- **Your assignment**
Below are some lines of data. Return all of them as they are.

==== Entries shown

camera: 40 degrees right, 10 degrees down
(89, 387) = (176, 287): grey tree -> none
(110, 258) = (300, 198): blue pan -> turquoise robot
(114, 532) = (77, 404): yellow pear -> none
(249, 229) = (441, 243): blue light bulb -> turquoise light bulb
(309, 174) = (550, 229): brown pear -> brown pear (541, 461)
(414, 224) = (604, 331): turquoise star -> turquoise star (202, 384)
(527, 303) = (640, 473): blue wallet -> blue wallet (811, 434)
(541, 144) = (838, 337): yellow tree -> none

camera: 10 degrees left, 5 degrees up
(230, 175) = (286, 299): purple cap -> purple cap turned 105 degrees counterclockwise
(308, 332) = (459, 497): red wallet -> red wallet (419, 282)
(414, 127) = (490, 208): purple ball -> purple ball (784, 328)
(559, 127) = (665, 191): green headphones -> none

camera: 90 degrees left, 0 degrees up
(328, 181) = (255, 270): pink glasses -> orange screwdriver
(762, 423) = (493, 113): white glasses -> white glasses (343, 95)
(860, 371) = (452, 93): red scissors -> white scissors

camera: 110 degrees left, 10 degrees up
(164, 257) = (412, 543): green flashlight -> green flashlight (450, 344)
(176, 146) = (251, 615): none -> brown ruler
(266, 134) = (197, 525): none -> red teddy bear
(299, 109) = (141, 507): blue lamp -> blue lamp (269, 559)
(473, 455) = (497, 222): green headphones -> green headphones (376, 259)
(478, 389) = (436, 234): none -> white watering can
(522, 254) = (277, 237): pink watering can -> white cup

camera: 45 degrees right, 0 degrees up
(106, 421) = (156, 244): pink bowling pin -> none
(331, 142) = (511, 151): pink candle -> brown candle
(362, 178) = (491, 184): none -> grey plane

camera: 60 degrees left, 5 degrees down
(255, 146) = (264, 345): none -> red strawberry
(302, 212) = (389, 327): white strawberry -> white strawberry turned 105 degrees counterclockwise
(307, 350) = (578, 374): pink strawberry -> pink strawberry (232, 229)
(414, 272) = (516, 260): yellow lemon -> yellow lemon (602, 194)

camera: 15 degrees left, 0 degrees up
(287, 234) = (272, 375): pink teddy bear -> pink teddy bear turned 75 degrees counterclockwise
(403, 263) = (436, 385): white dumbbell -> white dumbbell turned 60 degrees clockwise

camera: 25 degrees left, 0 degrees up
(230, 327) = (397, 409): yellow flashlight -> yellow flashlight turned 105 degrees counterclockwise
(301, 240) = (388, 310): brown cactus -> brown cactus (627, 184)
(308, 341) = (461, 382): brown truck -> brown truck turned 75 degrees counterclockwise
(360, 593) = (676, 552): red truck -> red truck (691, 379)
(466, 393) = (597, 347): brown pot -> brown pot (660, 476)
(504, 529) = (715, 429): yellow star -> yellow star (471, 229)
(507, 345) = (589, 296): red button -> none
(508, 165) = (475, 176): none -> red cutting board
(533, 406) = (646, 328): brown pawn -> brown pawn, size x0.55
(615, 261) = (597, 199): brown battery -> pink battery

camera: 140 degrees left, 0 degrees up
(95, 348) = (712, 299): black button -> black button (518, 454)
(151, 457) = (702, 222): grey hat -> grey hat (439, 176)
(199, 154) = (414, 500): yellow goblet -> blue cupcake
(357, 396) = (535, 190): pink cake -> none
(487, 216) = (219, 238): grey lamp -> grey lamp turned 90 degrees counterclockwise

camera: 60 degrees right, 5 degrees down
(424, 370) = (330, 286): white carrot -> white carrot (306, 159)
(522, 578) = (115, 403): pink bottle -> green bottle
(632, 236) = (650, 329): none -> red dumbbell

========

- **Answer space**
camera: 40 degrees right, 10 degrees down
(89, 387) = (176, 287): grey tree -> none
(110, 258) = (300, 198): blue pan -> turquoise robot
(114, 532) = (77, 404): yellow pear -> none
(249, 229) = (441, 243): blue light bulb -> turquoise light bulb
(309, 174) = (550, 229): brown pear -> brown pear (541, 461)
(414, 224) = (604, 331): turquoise star -> turquoise star (202, 384)
(527, 303) = (640, 473): blue wallet -> blue wallet (811, 434)
(541, 144) = (838, 337): yellow tree -> none

camera: 10 degrees left, 5 degrees up
(230, 175) = (286, 299): purple cap -> purple cap turned 105 degrees counterclockwise
(308, 332) = (459, 497): red wallet -> red wallet (419, 282)
(414, 127) = (490, 208): purple ball -> purple ball (784, 328)
(559, 127) = (665, 191): green headphones -> none

camera: 90 degrees left, 0 degrees up
(328, 181) = (255, 270): pink glasses -> orange screwdriver
(762, 423) = (493, 113): white glasses -> white glasses (343, 95)
(860, 371) = (452, 93): red scissors -> white scissors

camera: 110 degrees left, 10 degrees up
(164, 257) = (412, 543): green flashlight -> green flashlight (450, 344)
(176, 146) = (251, 615): none -> brown ruler
(266, 134) = (197, 525): none -> red teddy bear
(299, 109) = (141, 507): blue lamp -> blue lamp (269, 559)
(473, 455) = (497, 222): green headphones -> green headphones (376, 259)
(478, 389) = (436, 234): none -> white watering can
(522, 254) = (277, 237): pink watering can -> white cup

camera: 45 degrees right, 0 degrees up
(106, 421) = (156, 244): pink bowling pin -> none
(331, 142) = (511, 151): pink candle -> brown candle
(362, 178) = (491, 184): none -> grey plane

camera: 60 degrees left, 5 degrees down
(255, 146) = (264, 345): none -> red strawberry
(302, 212) = (389, 327): white strawberry -> white strawberry turned 105 degrees counterclockwise
(307, 350) = (578, 374): pink strawberry -> pink strawberry (232, 229)
(414, 272) = (516, 260): yellow lemon -> yellow lemon (602, 194)

camera: 15 degrees left, 0 degrees up
(287, 234) = (272, 375): pink teddy bear -> pink teddy bear turned 75 degrees counterclockwise
(403, 263) = (436, 385): white dumbbell -> white dumbbell turned 60 degrees clockwise

camera: 25 degrees left, 0 degrees up
(230, 327) = (397, 409): yellow flashlight -> yellow flashlight turned 105 degrees counterclockwise
(301, 240) = (388, 310): brown cactus -> brown cactus (627, 184)
(308, 341) = (461, 382): brown truck -> brown truck turned 75 degrees counterclockwise
(360, 593) = (676, 552): red truck -> red truck (691, 379)
(466, 393) = (597, 347): brown pot -> brown pot (660, 476)
(504, 529) = (715, 429): yellow star -> yellow star (471, 229)
(507, 345) = (589, 296): red button -> none
(508, 165) = (475, 176): none -> red cutting board
(533, 406) = (646, 328): brown pawn -> brown pawn, size x0.55
(615, 261) = (597, 199): brown battery -> pink battery

camera: 140 degrees left, 0 degrees up
(95, 348) = (712, 299): black button -> black button (518, 454)
(151, 457) = (702, 222): grey hat -> grey hat (439, 176)
(199, 154) = (414, 500): yellow goblet -> blue cupcake
(357, 396) = (535, 190): pink cake -> none
(487, 216) = (219, 238): grey lamp -> grey lamp turned 90 degrees counterclockwise

camera: 60 degrees right, 5 degrees down
(424, 370) = (330, 286): white carrot -> white carrot (306, 159)
(522, 578) = (115, 403): pink bottle -> green bottle
(632, 236) = (650, 329): none -> red dumbbell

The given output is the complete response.